The data —
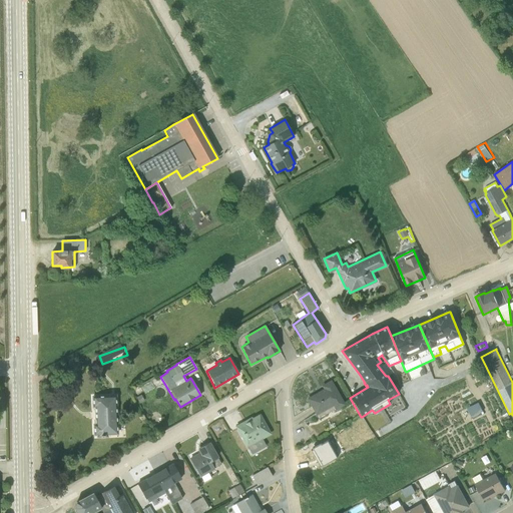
[(308,399),(319,418),(335,410),(344,405),(331,382),(323,386),(325,389),(308,399)]
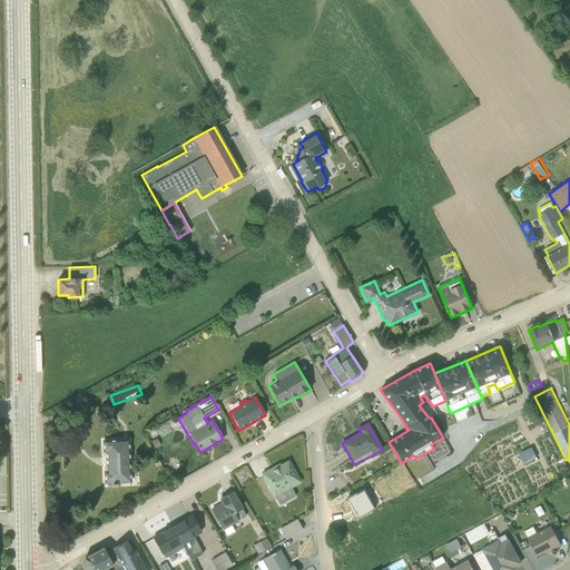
[(155,429),(146,433),(149,440),(158,435),(155,429)]
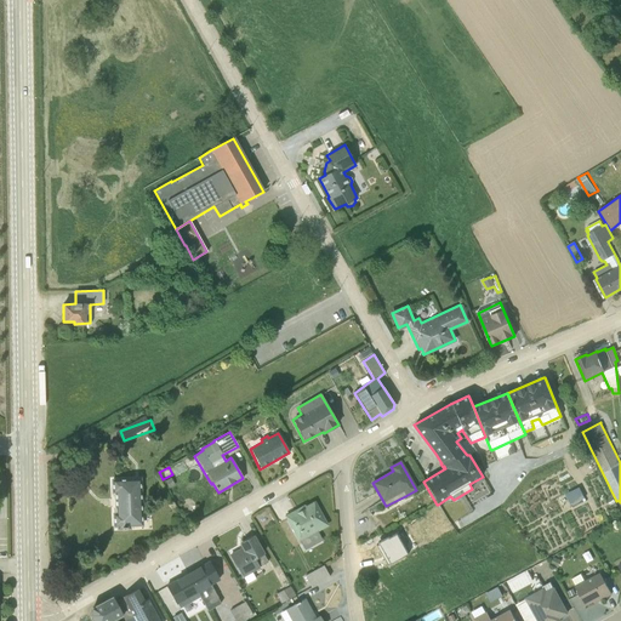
[(143,527),(141,478),(110,479),(110,494),(113,494),(114,513),(112,513),(112,528),(117,528),(117,530),(130,530),(130,528),(143,527)]
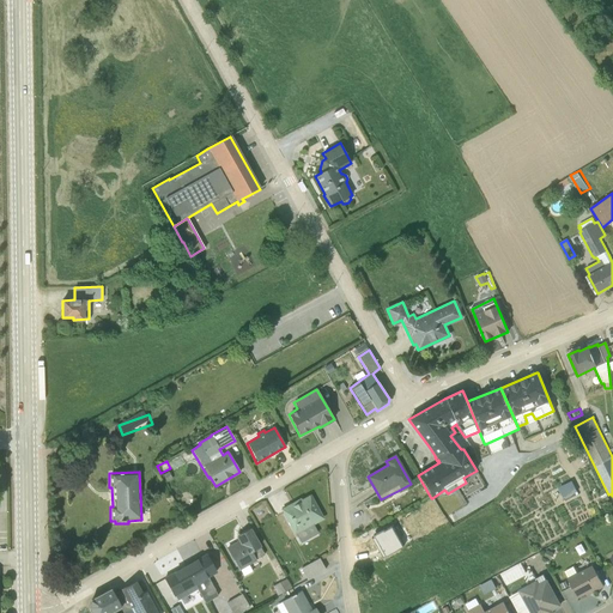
[(168,472),(162,474),(167,483),(173,479),(168,472)]
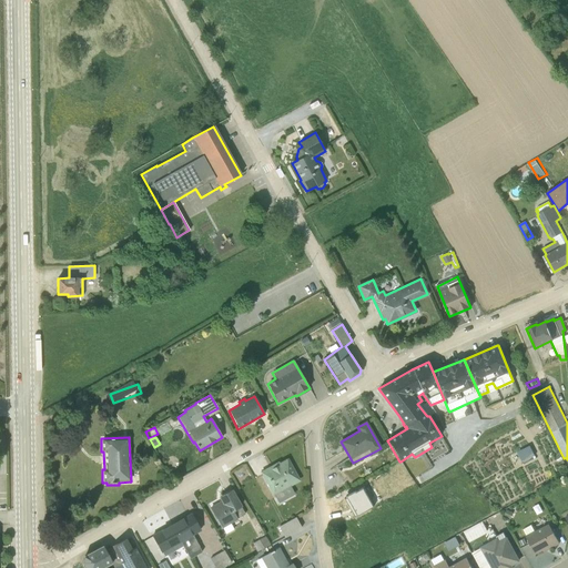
[(520,449),(525,458),(535,454),(529,444),(520,449)]
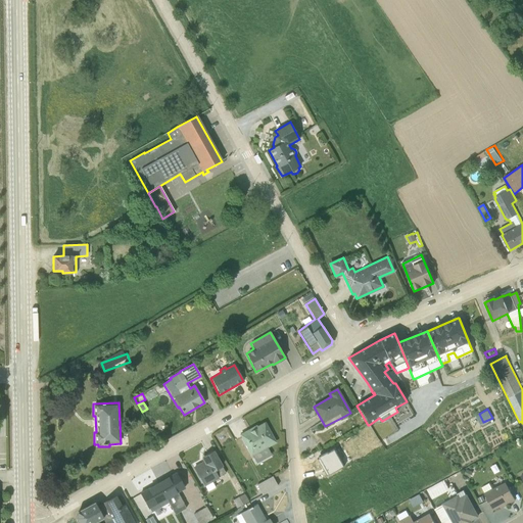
[(265,423),(256,427),(256,426),(255,426),(255,427),(249,431),(248,430),(240,434),(242,437),(256,463),(258,466),(267,461),(266,458),(271,455),(267,447),(275,442),(265,423)]
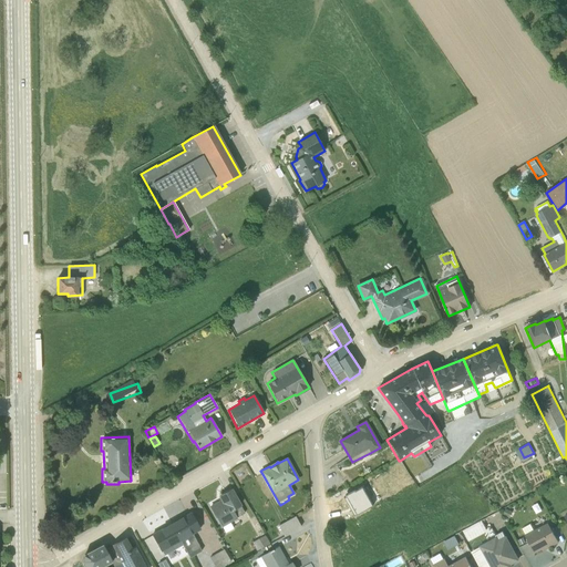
[(232,488),(217,496),(219,501),(208,506),(220,528),(222,527),(225,533),(233,528),(230,523),(237,518),(237,517),(245,514),(240,506),(241,505),(232,488)]
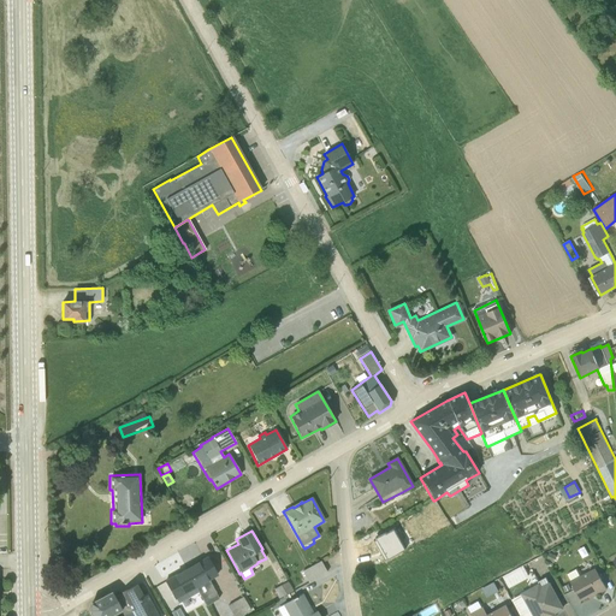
[(218,576),(207,556),(185,569),(199,592),(206,605),(218,598),(209,581),(218,576)]
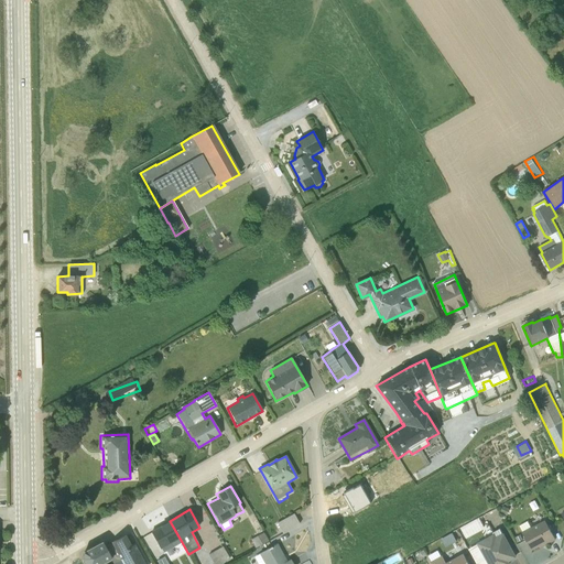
[(277,523),(282,533),(299,524),(293,513),(277,523)]
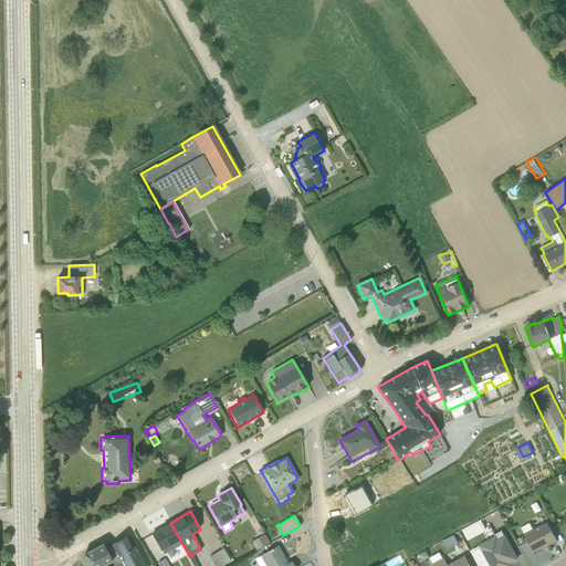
[(542,551),(558,542),(546,522),(533,530),(530,523),(521,528),(524,534),(523,534),(533,552),(541,548),(542,551)]
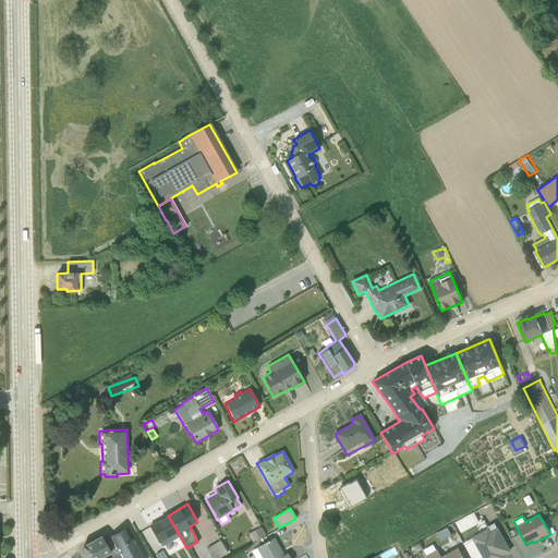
[(161,547),(180,536),(168,516),(149,526),(158,544),(159,543),(161,547)]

Work order —
Repeat the data above exactly, leaving out any pictures it holds.

Solution to the problem —
[(308,399),(319,418),(335,410),(344,405),(331,382),(323,386),(325,389),(308,399)]
[(155,429),(146,433),(149,440),(158,435),(155,429)]
[(143,527),(141,478),(110,479),(110,494),(113,494),(114,513),(112,513),(112,528),(117,528),(117,530),(130,530),(130,528),(143,527)]
[(168,472),(162,474),(167,483),(173,479),(168,472)]
[(520,449),(525,458),(535,454),(529,444),(520,449)]
[(265,423),(256,427),(256,426),(255,426),(255,427),(249,431),(248,430),(240,434),(242,437),(256,463),(258,466),(267,461),(266,458),(271,455),(267,447),(275,442),(265,423)]
[(232,488),(217,496),(219,501),(208,506),(220,528),(222,527),(225,533),(233,528),(230,523),(237,518),(237,517),(245,514),(240,506),(241,505),(232,488)]
[(218,576),(207,556),(185,569),(199,592),(206,605),(218,598),(209,581),(218,576)]
[(277,523),(282,533),(299,524),(293,513),(277,523)]
[(542,551),(558,542),(546,522),(533,530),(530,523),(521,528),(524,534),(523,534),(533,552),(541,548),(542,551)]
[(161,547),(180,536),(168,516),(149,526),(158,544),(159,543),(161,547)]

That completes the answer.